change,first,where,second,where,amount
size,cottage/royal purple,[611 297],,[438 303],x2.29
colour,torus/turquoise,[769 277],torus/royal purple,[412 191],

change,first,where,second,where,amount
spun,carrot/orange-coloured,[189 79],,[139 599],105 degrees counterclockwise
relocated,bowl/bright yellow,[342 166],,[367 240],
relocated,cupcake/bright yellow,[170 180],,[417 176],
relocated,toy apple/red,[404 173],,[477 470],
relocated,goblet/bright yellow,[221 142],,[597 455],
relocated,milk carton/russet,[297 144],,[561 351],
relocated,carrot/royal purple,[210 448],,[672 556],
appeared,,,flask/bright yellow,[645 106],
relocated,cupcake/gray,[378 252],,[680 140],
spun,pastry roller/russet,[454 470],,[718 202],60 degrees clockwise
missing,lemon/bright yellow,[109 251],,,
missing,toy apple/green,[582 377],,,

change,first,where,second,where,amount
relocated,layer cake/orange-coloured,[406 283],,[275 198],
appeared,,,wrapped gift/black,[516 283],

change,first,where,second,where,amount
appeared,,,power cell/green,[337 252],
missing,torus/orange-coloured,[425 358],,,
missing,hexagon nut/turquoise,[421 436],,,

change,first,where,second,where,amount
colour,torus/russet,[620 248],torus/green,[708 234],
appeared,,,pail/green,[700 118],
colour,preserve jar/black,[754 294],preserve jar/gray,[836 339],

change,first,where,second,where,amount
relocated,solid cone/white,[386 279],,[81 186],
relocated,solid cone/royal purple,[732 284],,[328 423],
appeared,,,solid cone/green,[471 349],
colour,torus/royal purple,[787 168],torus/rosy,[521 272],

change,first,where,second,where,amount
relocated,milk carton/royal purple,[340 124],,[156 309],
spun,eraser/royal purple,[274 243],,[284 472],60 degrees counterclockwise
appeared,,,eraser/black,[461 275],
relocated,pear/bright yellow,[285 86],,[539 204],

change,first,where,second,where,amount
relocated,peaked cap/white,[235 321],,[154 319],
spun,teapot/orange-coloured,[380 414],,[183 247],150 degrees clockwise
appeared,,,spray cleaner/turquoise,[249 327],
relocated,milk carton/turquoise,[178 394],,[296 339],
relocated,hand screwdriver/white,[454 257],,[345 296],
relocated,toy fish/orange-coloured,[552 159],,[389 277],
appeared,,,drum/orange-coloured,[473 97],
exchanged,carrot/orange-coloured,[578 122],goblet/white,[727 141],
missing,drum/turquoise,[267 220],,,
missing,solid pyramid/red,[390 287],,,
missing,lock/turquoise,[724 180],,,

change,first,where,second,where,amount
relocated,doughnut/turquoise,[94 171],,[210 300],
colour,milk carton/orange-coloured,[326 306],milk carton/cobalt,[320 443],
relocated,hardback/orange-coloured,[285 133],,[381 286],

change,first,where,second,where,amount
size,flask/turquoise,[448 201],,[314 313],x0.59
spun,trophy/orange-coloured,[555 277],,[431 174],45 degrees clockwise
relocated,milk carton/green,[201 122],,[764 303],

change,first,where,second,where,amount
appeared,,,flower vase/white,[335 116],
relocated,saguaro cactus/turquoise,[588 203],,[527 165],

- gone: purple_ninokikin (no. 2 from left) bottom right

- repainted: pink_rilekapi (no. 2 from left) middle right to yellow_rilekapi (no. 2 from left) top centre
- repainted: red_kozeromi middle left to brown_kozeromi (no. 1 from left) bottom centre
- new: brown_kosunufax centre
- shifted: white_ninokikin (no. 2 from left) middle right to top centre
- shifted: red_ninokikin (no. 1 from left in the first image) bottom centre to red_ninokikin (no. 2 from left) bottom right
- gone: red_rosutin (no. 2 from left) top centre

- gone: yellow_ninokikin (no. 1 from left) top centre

Problem
Every line in the data above that contains "size" needs to be copied.

Result
size,cottage/royal purple,[611 297],,[438 303],x2.29
size,flask/turquoise,[448 201],,[314 313],x0.59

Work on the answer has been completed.